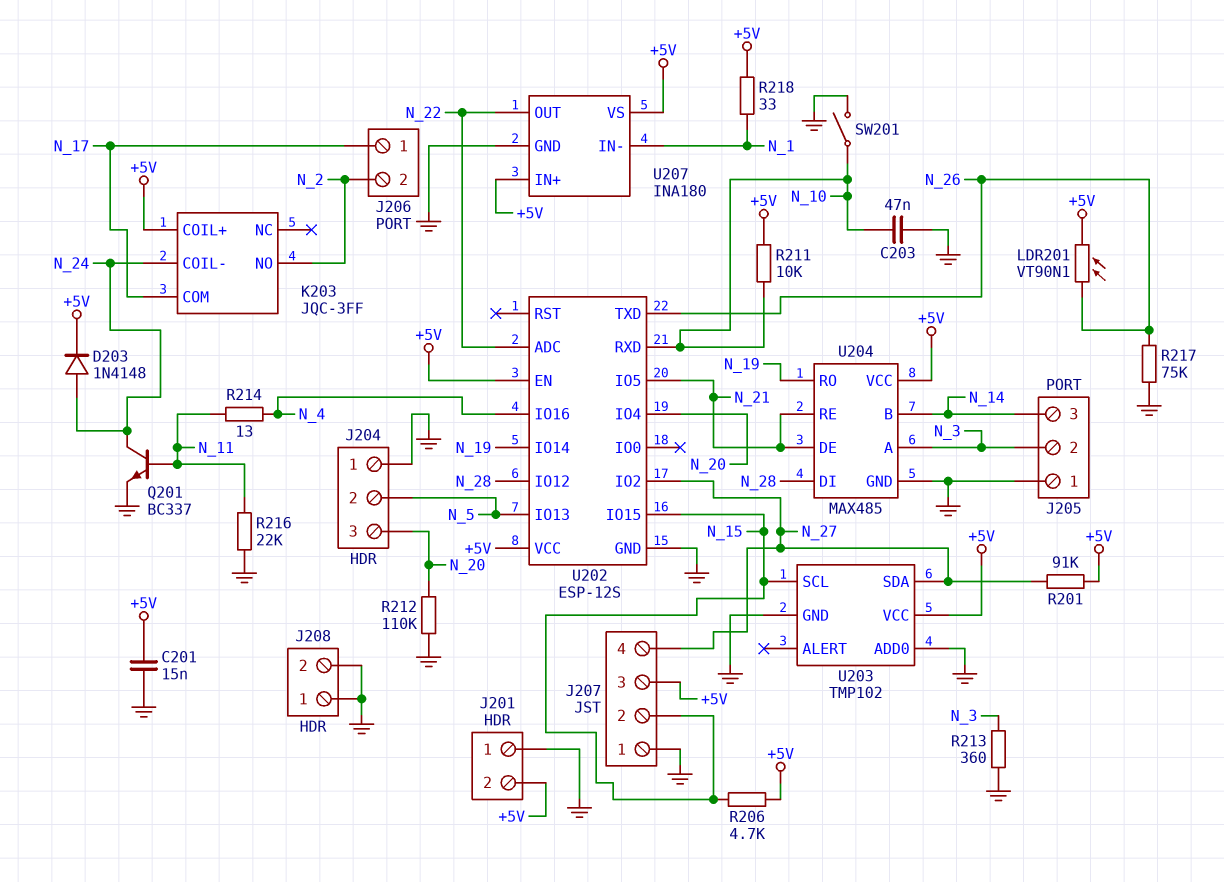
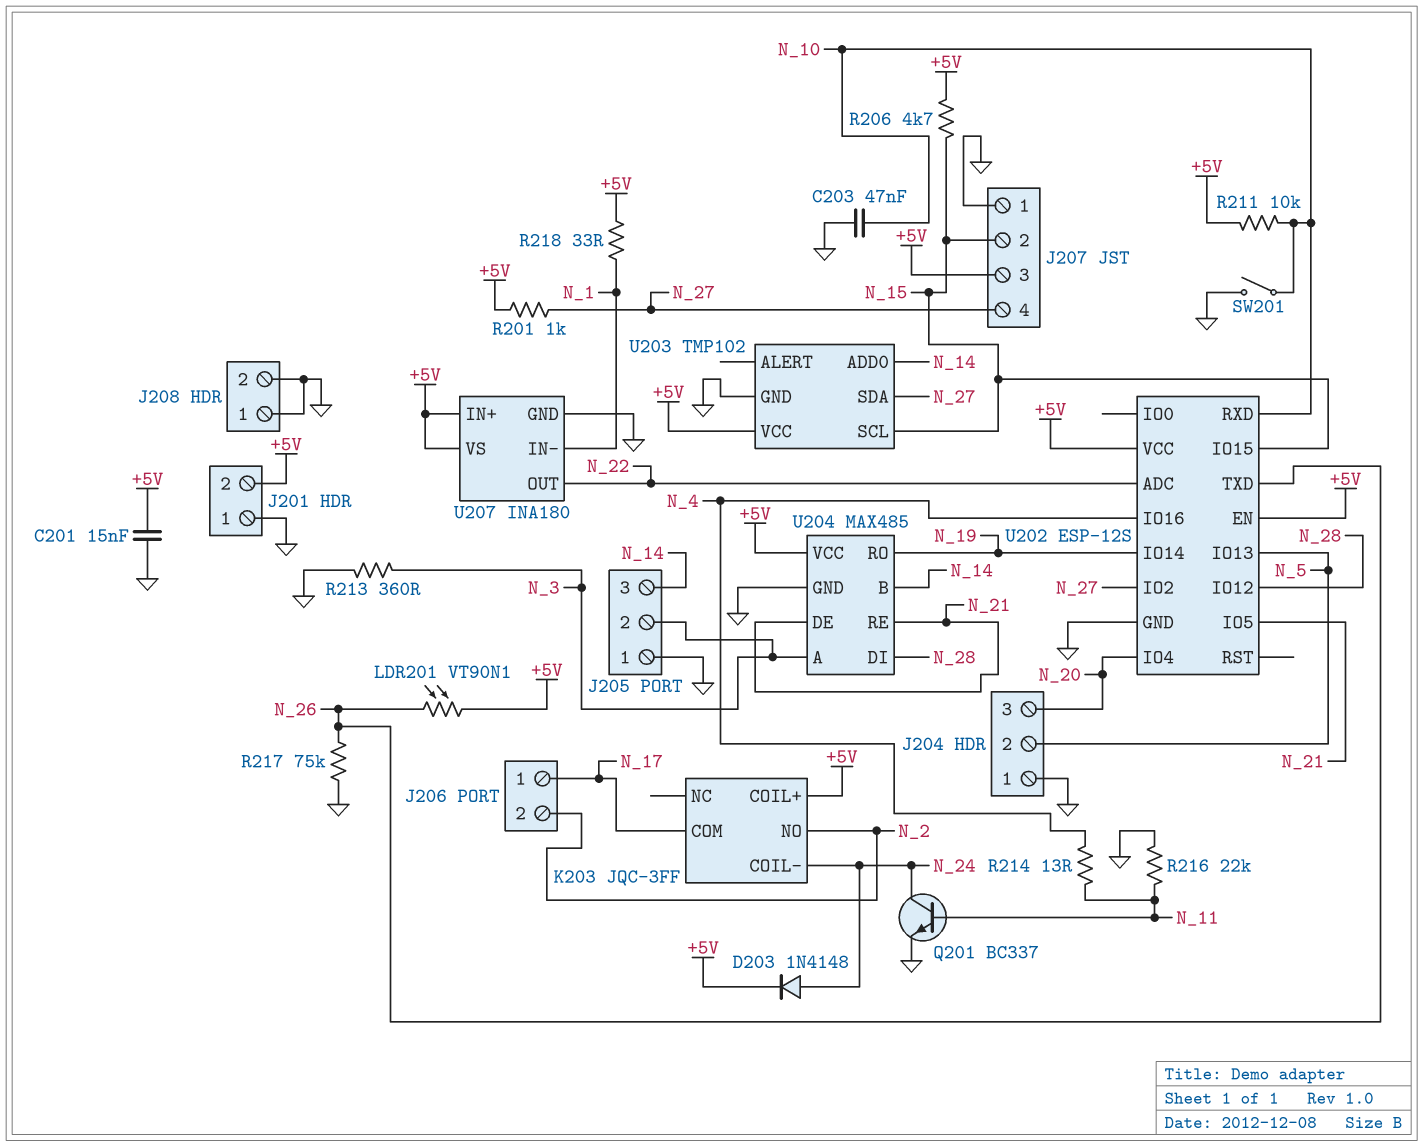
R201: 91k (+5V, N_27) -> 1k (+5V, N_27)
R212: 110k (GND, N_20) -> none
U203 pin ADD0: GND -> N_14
...
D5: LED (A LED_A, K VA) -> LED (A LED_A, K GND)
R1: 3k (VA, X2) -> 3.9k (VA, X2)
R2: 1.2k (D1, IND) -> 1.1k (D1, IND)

- **What to work on**
From the entries above, restate word for word the lines from the line containing "R201: 91k (+5V, N_27) -> 1k (+5V, N_27)" to the line containing "U203 pin ADD0: GND -> N_14", both ends included, and nothing more.

- **Result of the exercise**
R201: 91k (+5V, N_27) -> 1k (+5V, N_27)
R212: 110k (GND, N_20) -> none
U203 pin ADD0: GND -> N_14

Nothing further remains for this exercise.